Records shown →
##############################
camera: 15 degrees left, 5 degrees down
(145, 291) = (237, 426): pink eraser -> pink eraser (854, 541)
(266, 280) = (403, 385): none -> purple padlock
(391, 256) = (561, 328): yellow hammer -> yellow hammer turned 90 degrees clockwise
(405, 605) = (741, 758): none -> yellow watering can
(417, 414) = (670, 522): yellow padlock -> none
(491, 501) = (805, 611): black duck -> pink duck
##############################
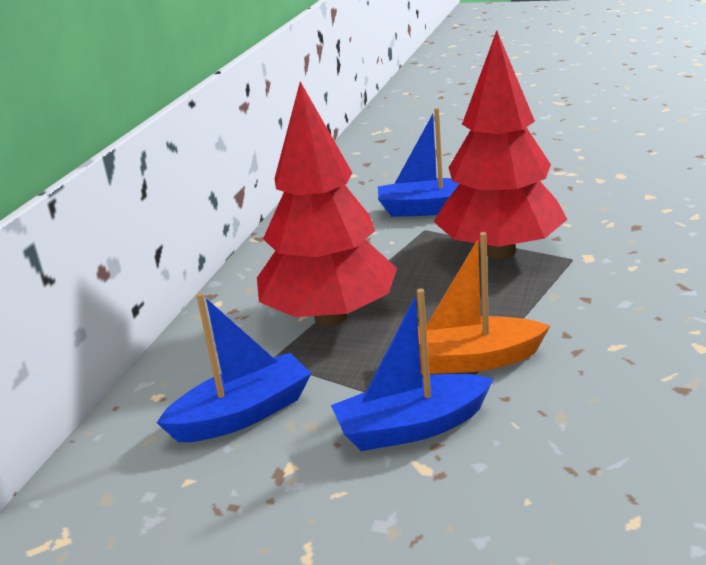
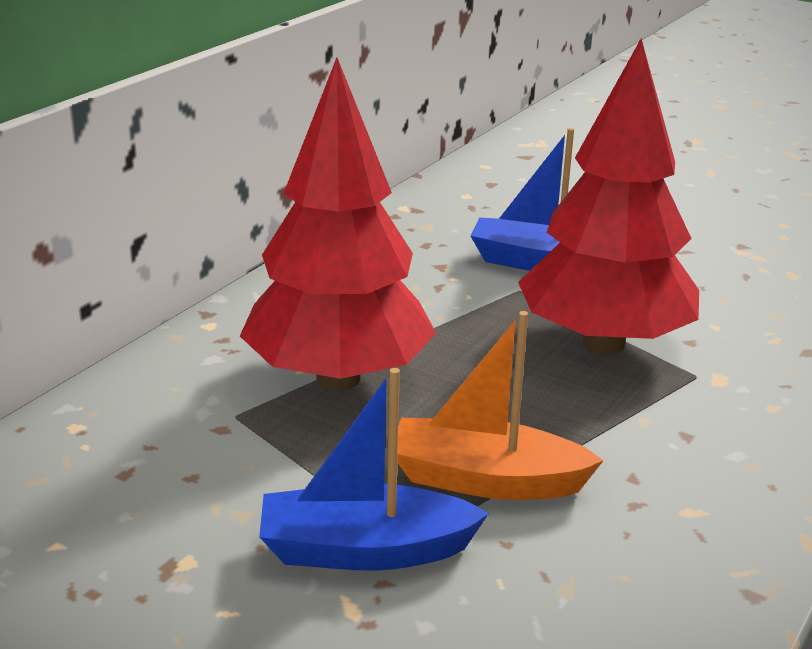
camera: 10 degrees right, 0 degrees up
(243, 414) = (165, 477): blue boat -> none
##############################
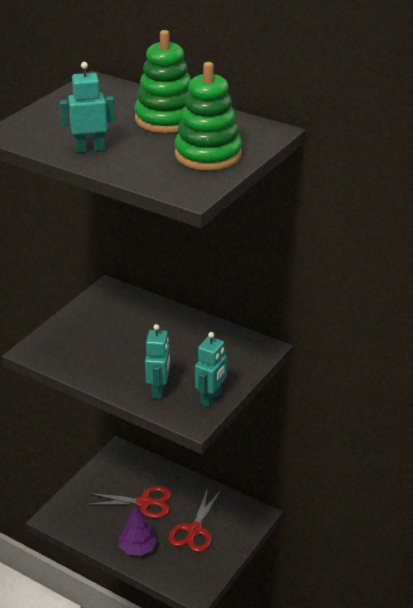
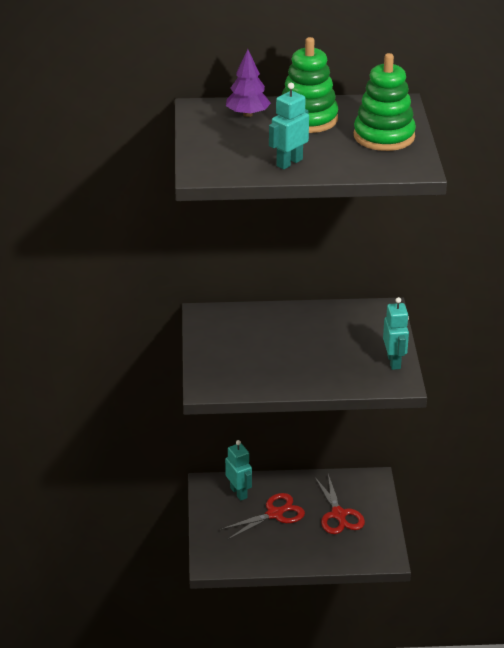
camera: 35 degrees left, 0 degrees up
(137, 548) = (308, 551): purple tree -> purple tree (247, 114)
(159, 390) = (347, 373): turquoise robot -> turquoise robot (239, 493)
##############################
Reproduce exactly the lines above from the line with "camera: 15 degrees left, 5 degrees down" to the line with "(491, 501) = (805, 611): black", including both, and add nothing.

Result of this exercise →
camera: 15 degrees left, 5 degrees down
(145, 291) = (237, 426): pink eraser -> pink eraser (854, 541)
(266, 280) = (403, 385): none -> purple padlock
(391, 256) = (561, 328): yellow hammer -> yellow hammer turned 90 degrees clockwise
(405, 605) = (741, 758): none -> yellow watering can
(417, 414) = (670, 522): yellow padlock -> none
(491, 501) = (805, 611): black duck -> pink duck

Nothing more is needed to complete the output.